"""

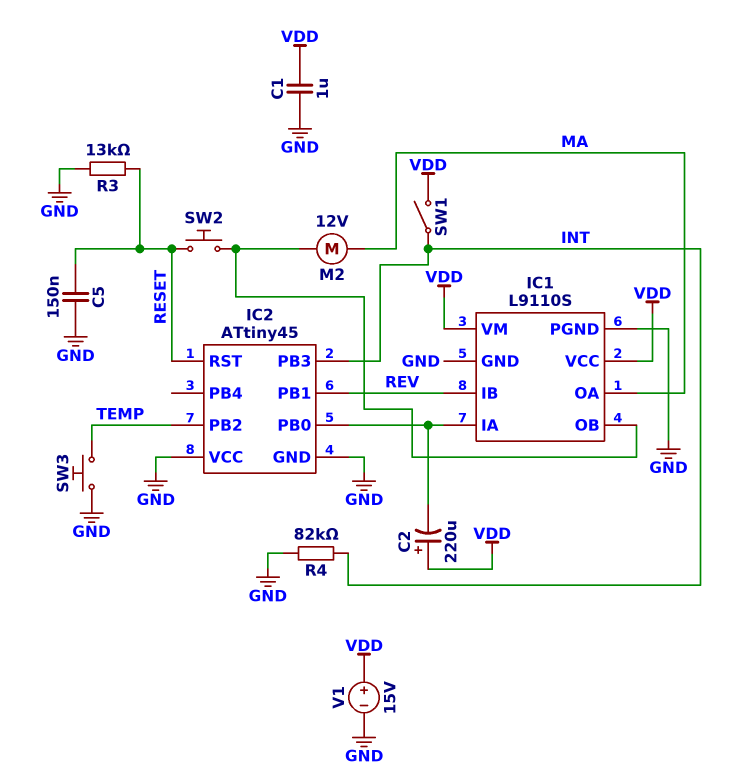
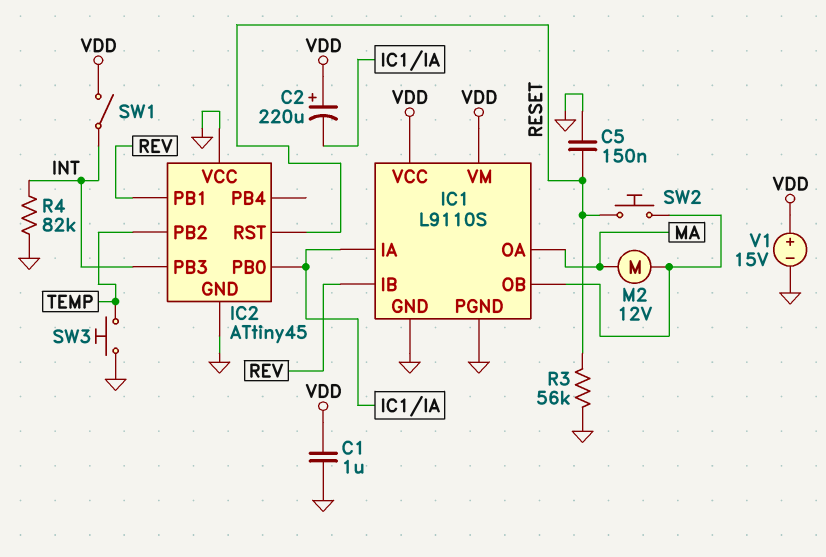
R3: 13k (GND, RESET) -> 56k (GND, RESET)

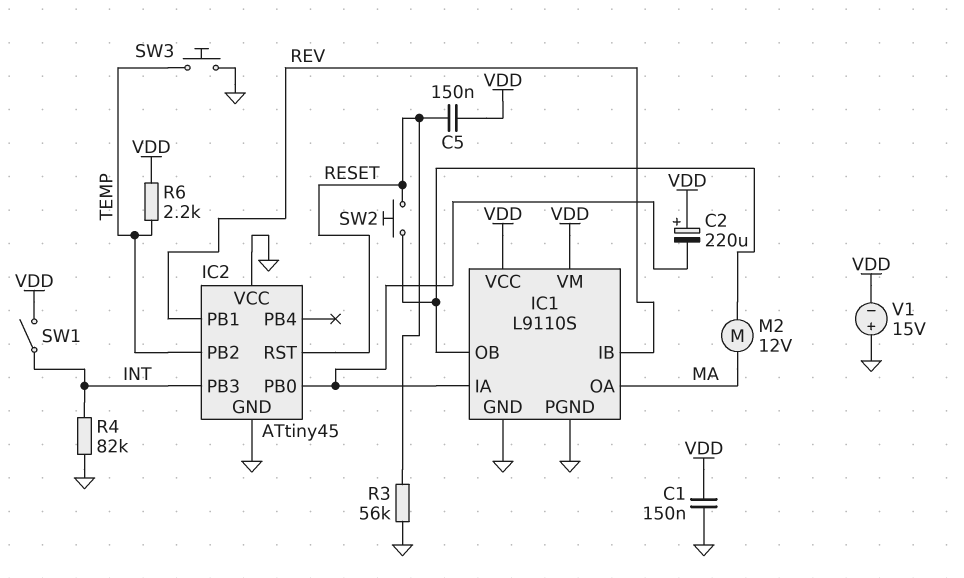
C1: 1uF (GND, VDD) -> 150nF (GND, VDD)
C5: 150nF (GND, RESET) -> 150nF (RESET, VDD)
R6: none -> 2.2k (TEMP, VDD)
V1: 15V (plus VDD, minus GND) -> 15V (plus GND, minus VDD)

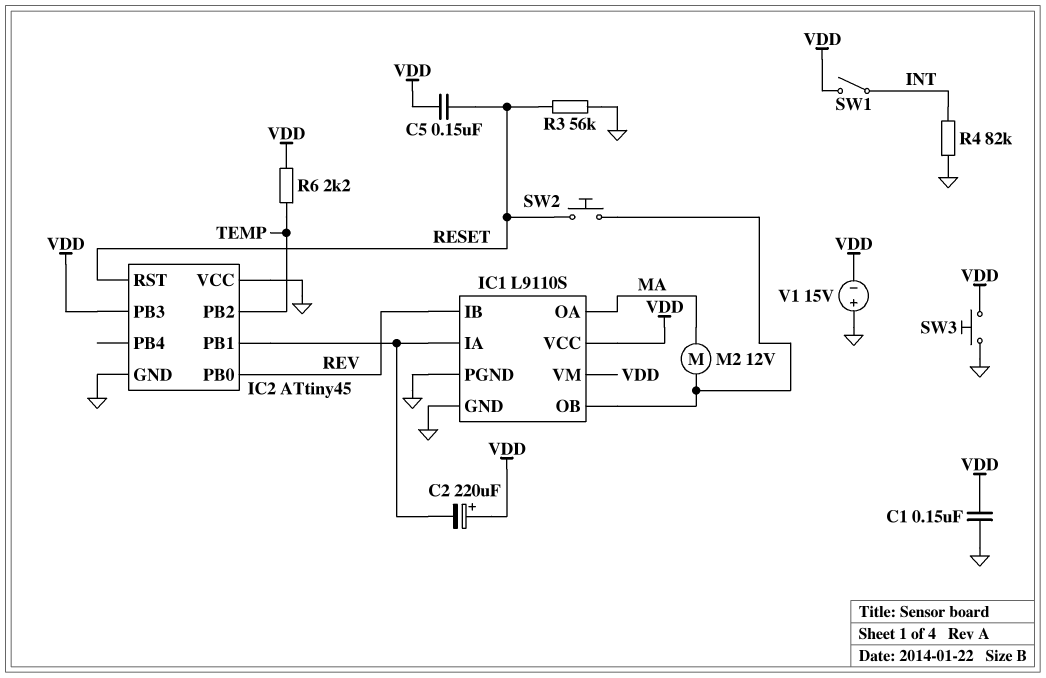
IC2 pin PB0: IC1/IA -> REV
IC2 pin PB1: REV -> IC1/IA
IC2 pin PB3: INT -> VDD
SW3: button (GND, TEMP) -> button (GND, VDD)

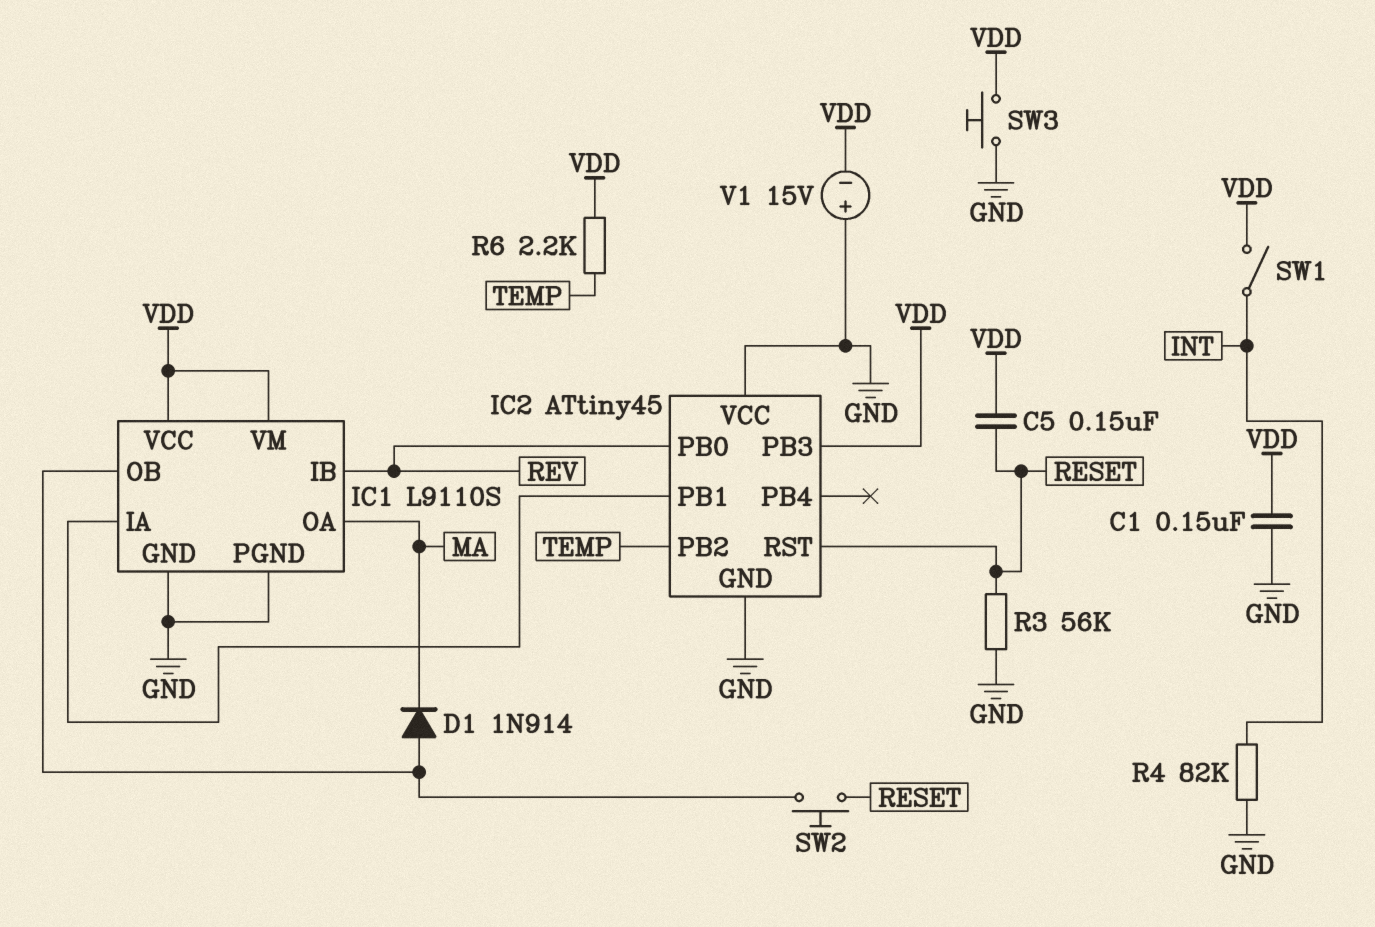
C2: 220uF (plus VDD, minus IC1/IA) -> none
D1: none -> diode 1N914 (A IC1/OB, K MA)
M2: motor 12V (IC1/OB, MA) -> none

"""

GOAL OF THE EXERCISE
Exactly as written, copy the entries above without their pictures.

WRITTEN REPLY
R3: 13k (GND, RESET) -> 56k (GND, RESET)

C1: 1uF (GND, VDD) -> 150nF (GND, VDD)
C5: 150nF (GND, RESET) -> 150nF (RESET, VDD)
R6: none -> 2.2k (TEMP, VDD)
V1: 15V (plus VDD, minus GND) -> 15V (plus GND, minus VDD)

IC2 pin PB0: IC1/IA -> REV
IC2 pin PB1: REV -> IC1/IA
IC2 pin PB3: INT -> VDD
SW3: button (GND, TEMP) -> button (GND, VDD)

C2: 220uF (plus VDD, minus IC1/IA) -> none
D1: none -> diode 1N914 (A IC1/OB, K MA)
M2: motor 12V (IC1/OB, MA) -> none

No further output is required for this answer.